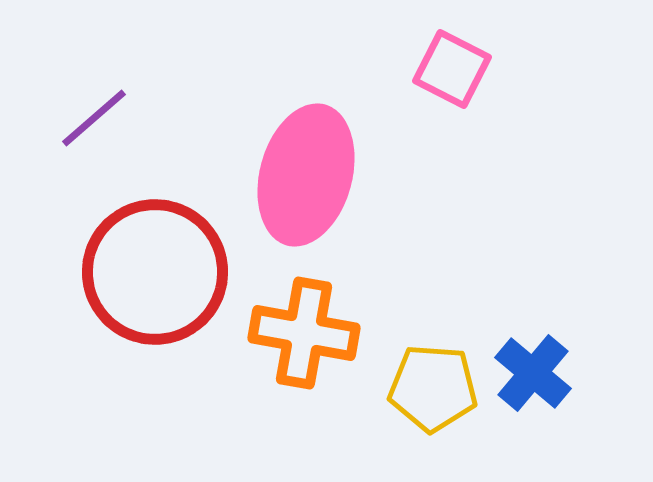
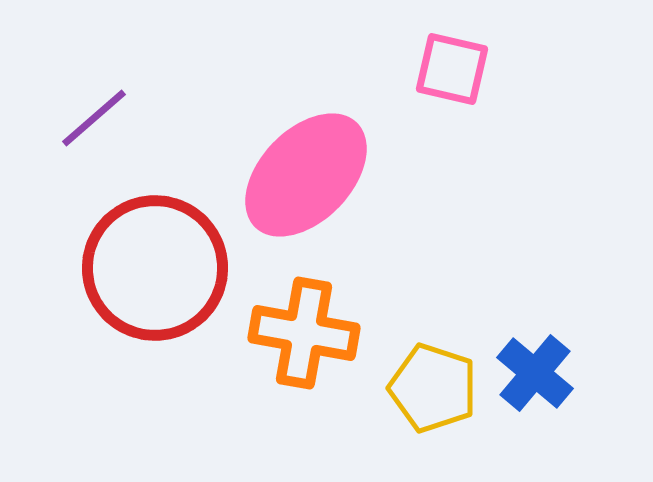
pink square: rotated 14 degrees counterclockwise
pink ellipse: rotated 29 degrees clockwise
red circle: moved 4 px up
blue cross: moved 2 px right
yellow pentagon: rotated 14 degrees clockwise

==

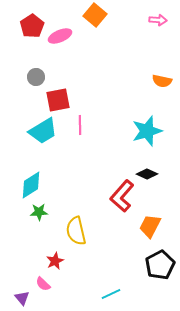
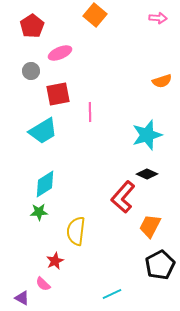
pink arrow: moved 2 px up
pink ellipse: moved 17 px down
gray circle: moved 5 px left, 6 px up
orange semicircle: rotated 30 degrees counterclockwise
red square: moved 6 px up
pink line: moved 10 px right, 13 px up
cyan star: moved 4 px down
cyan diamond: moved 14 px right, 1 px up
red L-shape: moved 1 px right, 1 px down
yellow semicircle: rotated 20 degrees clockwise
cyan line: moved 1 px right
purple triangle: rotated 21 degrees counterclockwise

> _REQUIREMENT_: Count the lines in the entries above that include the string "square", then give only that figure.

> _FINISHED TASK_: 2